Material shown:
^^^^^^^^
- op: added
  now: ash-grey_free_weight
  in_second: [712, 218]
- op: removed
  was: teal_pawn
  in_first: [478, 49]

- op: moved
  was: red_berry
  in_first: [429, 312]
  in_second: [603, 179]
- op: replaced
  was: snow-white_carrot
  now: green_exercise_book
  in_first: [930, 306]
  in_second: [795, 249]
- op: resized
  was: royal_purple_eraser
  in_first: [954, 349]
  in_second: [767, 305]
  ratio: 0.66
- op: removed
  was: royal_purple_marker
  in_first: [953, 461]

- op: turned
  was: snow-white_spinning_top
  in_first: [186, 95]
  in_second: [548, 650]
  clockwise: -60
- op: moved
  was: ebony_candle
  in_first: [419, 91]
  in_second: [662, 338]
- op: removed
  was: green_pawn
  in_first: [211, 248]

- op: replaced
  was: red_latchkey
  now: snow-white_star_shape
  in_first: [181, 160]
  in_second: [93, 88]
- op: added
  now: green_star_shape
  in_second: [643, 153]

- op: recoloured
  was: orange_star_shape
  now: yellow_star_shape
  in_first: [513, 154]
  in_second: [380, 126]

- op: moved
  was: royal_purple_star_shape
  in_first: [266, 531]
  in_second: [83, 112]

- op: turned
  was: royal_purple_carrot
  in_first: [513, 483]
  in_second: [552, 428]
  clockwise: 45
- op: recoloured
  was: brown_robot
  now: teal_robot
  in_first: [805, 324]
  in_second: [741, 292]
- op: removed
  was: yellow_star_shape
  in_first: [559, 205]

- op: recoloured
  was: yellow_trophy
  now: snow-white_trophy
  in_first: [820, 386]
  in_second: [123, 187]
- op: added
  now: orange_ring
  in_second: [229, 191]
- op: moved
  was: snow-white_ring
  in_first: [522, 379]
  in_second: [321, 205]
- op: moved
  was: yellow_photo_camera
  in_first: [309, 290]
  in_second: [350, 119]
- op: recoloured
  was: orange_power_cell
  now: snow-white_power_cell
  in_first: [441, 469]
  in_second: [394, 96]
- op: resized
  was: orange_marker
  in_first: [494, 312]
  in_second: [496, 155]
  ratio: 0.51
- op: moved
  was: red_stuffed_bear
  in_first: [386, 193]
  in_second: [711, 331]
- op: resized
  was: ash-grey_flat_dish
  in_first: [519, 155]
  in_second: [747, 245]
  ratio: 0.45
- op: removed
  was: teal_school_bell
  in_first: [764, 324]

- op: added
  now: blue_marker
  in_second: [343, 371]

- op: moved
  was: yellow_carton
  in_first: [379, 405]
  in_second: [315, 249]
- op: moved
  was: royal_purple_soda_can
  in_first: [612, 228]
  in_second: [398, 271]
^^^^^^^^
Task brief:
Whatever appears in the records must be returned exactly.

Answer:
- op: added
  now: ash-grey_free_weight
  in_second: [712, 218]
- op: removed
  was: teal_pawn
  in_first: [478, 49]

- op: moved
  was: red_berry
  in_first: [429, 312]
  in_second: [603, 179]
- op: replaced
  was: snow-white_carrot
  now: green_exercise_book
  in_first: [930, 306]
  in_second: [795, 249]
- op: resized
  was: royal_purple_eraser
  in_first: [954, 349]
  in_second: [767, 305]
  ratio: 0.66
- op: removed
  was: royal_purple_marker
  in_first: [953, 461]

- op: turned
  was: snow-white_spinning_top
  in_first: [186, 95]
  in_second: [548, 650]
  clockwise: -60
- op: moved
  was: ebony_candle
  in_first: [419, 91]
  in_second: [662, 338]
- op: removed
  was: green_pawn
  in_first: [211, 248]

- op: replaced
  was: red_latchkey
  now: snow-white_star_shape
  in_first: [181, 160]
  in_second: [93, 88]
- op: added
  now: green_star_shape
  in_second: [643, 153]

- op: recoloured
  was: orange_star_shape
  now: yellow_star_shape
  in_first: [513, 154]
  in_second: [380, 126]

- op: moved
  was: royal_purple_star_shape
  in_first: [266, 531]
  in_second: [83, 112]

- op: turned
  was: royal_purple_carrot
  in_first: [513, 483]
  in_second: [552, 428]
  clockwise: 45
- op: recoloured
  was: brown_robot
  now: teal_robot
  in_first: [805, 324]
  in_second: [741, 292]
- op: removed
  was: yellow_star_shape
  in_first: [559, 205]

- op: recoloured
  was: yellow_trophy
  now: snow-white_trophy
  in_first: [820, 386]
  in_second: [123, 187]
- op: added
  now: orange_ring
  in_second: [229, 191]
- op: moved
  was: snow-white_ring
  in_first: [522, 379]
  in_second: [321, 205]
- op: moved
  was: yellow_photo_camera
  in_first: [309, 290]
  in_second: [350, 119]
- op: recoloured
  was: orange_power_cell
  now: snow-white_power_cell
  in_first: [441, 469]
  in_second: [394, 96]
- op: resized
  was: orange_marker
  in_first: [494, 312]
  in_second: [496, 155]
  ratio: 0.51
- op: moved
  was: red_stuffed_bear
  in_first: [386, 193]
  in_second: [711, 331]
- op: resized
  was: ash-grey_flat_dish
  in_first: [519, 155]
  in_second: [747, 245]
  ratio: 0.45
- op: removed
  was: teal_school_bell
  in_first: [764, 324]

- op: added
  now: blue_marker
  in_second: [343, 371]

- op: moved
  was: yellow_carton
  in_first: [379, 405]
  in_second: [315, 249]
- op: moved
  was: royal_purple_soda_can
  in_first: [612, 228]
  in_second: [398, 271]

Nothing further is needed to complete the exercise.